Data excerpt ▸
+ + + + + + +

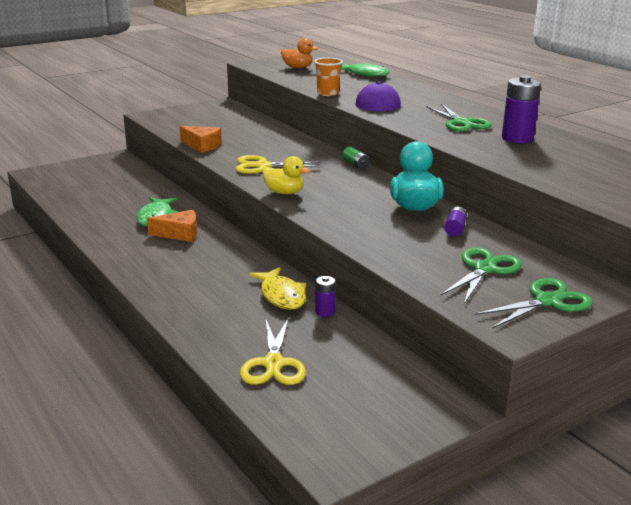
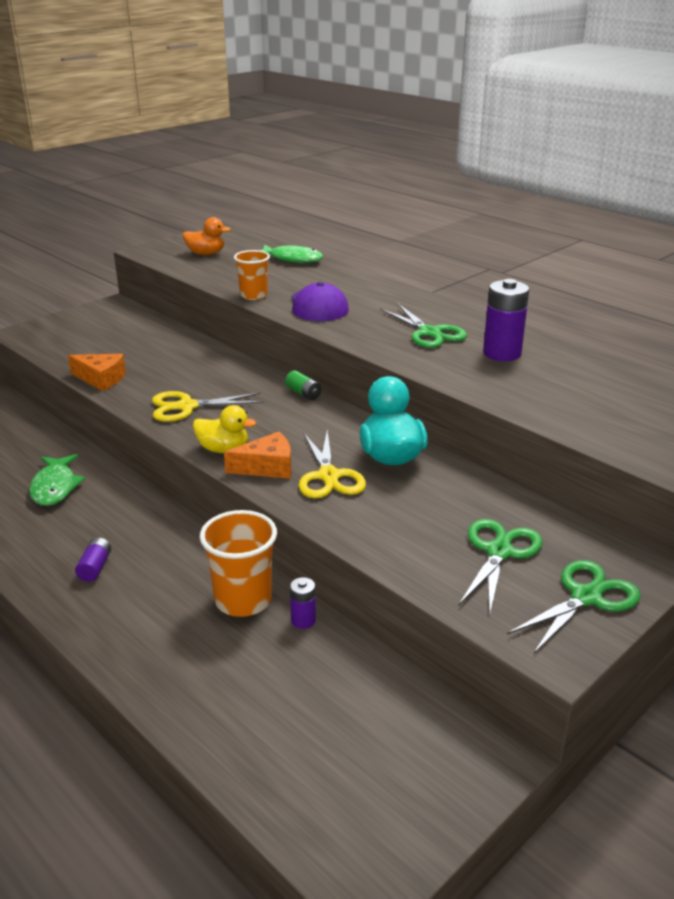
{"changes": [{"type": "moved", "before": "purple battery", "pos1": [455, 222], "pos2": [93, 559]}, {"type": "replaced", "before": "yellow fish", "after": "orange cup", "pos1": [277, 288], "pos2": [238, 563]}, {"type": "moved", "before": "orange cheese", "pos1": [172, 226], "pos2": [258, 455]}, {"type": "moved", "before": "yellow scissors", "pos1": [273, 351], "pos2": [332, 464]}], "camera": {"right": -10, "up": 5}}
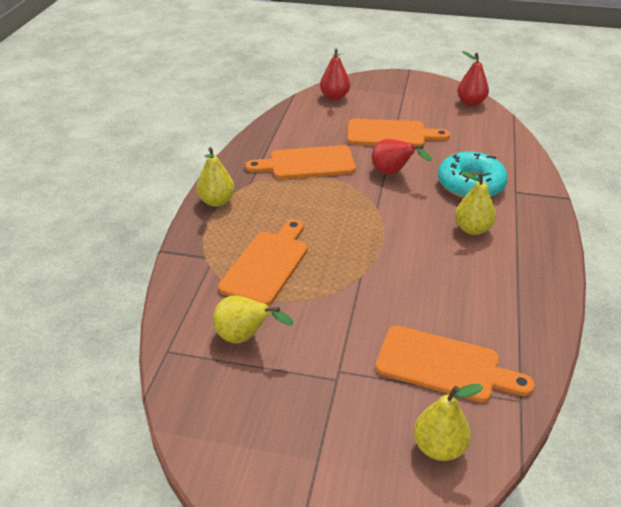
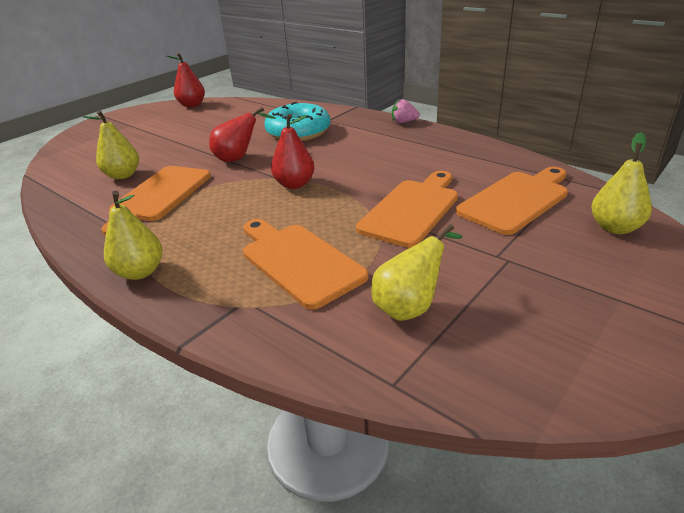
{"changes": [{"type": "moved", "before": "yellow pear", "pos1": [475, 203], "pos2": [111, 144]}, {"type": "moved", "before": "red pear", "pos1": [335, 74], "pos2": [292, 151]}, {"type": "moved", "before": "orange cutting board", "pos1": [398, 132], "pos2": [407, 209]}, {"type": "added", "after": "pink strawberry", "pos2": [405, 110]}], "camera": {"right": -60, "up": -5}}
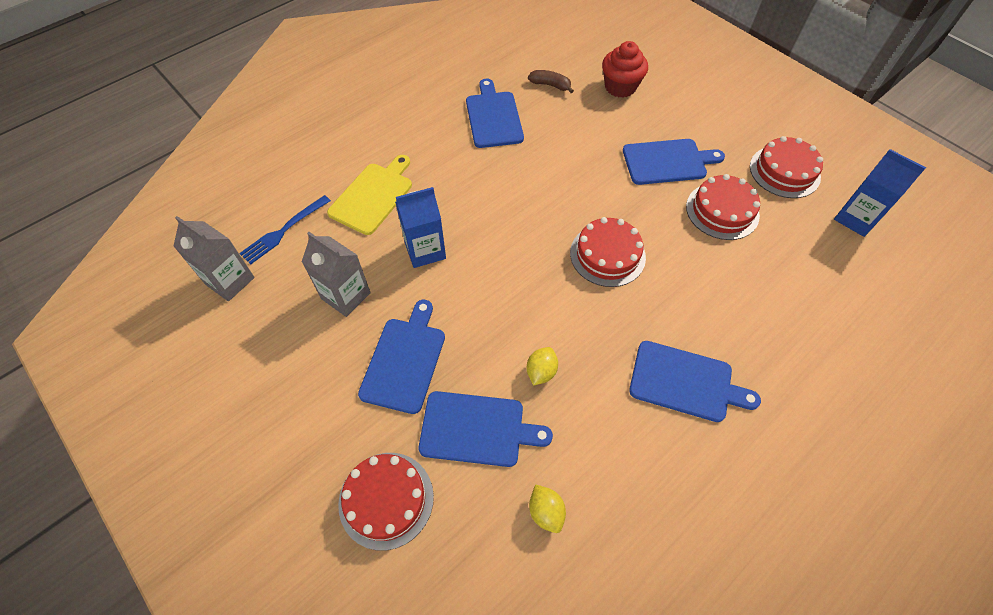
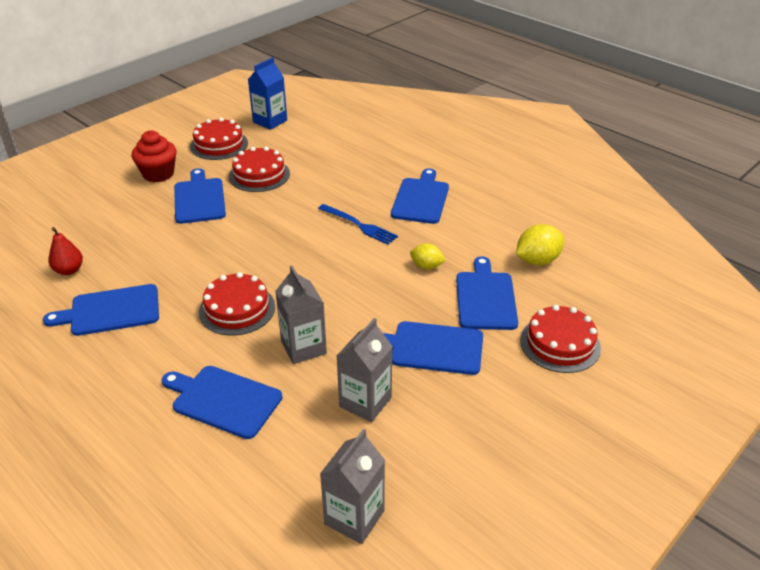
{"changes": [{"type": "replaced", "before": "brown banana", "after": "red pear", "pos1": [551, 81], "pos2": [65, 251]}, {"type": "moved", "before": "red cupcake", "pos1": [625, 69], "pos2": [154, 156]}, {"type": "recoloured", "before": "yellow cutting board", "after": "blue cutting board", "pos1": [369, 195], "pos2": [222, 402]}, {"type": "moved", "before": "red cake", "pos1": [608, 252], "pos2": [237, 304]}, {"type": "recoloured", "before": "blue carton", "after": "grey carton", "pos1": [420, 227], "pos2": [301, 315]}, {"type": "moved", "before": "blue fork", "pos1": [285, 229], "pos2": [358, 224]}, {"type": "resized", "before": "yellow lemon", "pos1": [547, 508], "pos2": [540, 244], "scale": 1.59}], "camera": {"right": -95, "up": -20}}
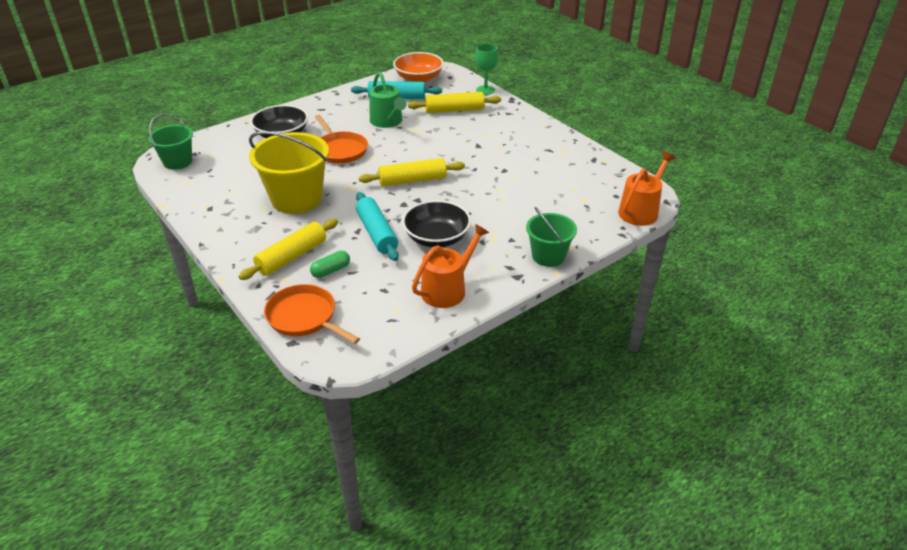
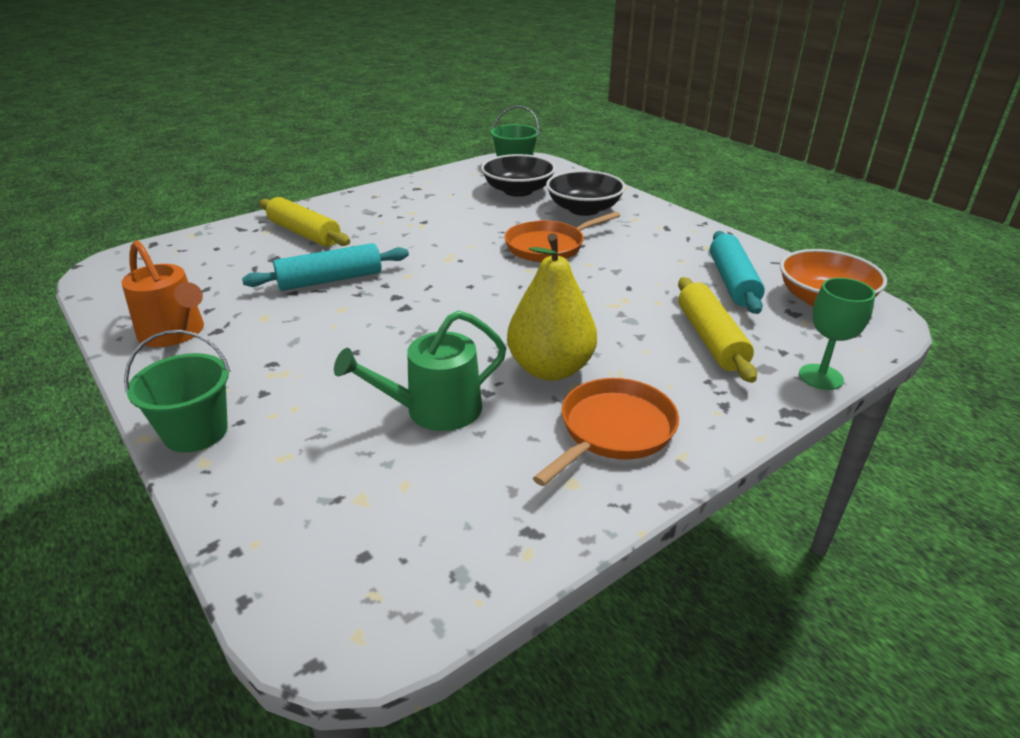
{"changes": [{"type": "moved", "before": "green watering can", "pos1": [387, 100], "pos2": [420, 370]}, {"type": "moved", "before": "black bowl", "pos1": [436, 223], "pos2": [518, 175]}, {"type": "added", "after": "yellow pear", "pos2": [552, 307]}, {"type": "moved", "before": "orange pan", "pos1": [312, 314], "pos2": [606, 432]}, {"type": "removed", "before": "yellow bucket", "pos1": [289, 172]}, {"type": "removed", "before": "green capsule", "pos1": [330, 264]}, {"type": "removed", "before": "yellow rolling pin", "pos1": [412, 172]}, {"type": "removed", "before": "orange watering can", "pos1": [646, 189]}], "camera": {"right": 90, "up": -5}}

+ + + + + + +

Exercise description ▸ Give back all the material exactly, with no pictures.

Exercise solution ▸
{"changes": [{"type": "moved", "before": "purple battery", "pos1": [455, 222], "pos2": [93, 559]}, {"type": "replaced", "before": "yellow fish", "after": "orange cup", "pos1": [277, 288], "pos2": [238, 563]}, {"type": "moved", "before": "orange cheese", "pos1": [172, 226], "pos2": [258, 455]}, {"type": "moved", "before": "yellow scissors", "pos1": [273, 351], "pos2": [332, 464]}], "camera": {"right": -10, "up": 5}}
{"changes": [{"type": "moved", "before": "yellow pear", "pos1": [475, 203], "pos2": [111, 144]}, {"type": "moved", "before": "red pear", "pos1": [335, 74], "pos2": [292, 151]}, {"type": "moved", "before": "orange cutting board", "pos1": [398, 132], "pos2": [407, 209]}, {"type": "added", "after": "pink strawberry", "pos2": [405, 110]}], "camera": {"right": -60, "up": -5}}
{"changes": [{"type": "replaced", "before": "brown banana", "after": "red pear", "pos1": [551, 81], "pos2": [65, 251]}, {"type": "moved", "before": "red cupcake", "pos1": [625, 69], "pos2": [154, 156]}, {"type": "recoloured", "before": "yellow cutting board", "after": "blue cutting board", "pos1": [369, 195], "pos2": [222, 402]}, {"type": "moved", "before": "red cake", "pos1": [608, 252], "pos2": [237, 304]}, {"type": "recoloured", "before": "blue carton", "after": "grey carton", "pos1": [420, 227], "pos2": [301, 315]}, {"type": "moved", "before": "blue fork", "pos1": [285, 229], "pos2": [358, 224]}, {"type": "resized", "before": "yellow lemon", "pos1": [547, 508], "pos2": [540, 244], "scale": 1.59}], "camera": {"right": -95, "up": -20}}
{"changes": [{"type": "moved", "before": "green watering can", "pos1": [387, 100], "pos2": [420, 370]}, {"type": "moved", "before": "black bowl", "pos1": [436, 223], "pos2": [518, 175]}, {"type": "added", "after": "yellow pear", "pos2": [552, 307]}, {"type": "moved", "before": "orange pan", "pos1": [312, 314], "pos2": [606, 432]}, {"type": "removed", "before": "yellow bucket", "pos1": [289, 172]}, {"type": "removed", "before": "green capsule", "pos1": [330, 264]}, {"type": "removed", "before": "yellow rolling pin", "pos1": [412, 172]}, {"type": "removed", "before": "orange watering can", "pos1": [646, 189]}], "camera": {"right": 90, "up": -5}}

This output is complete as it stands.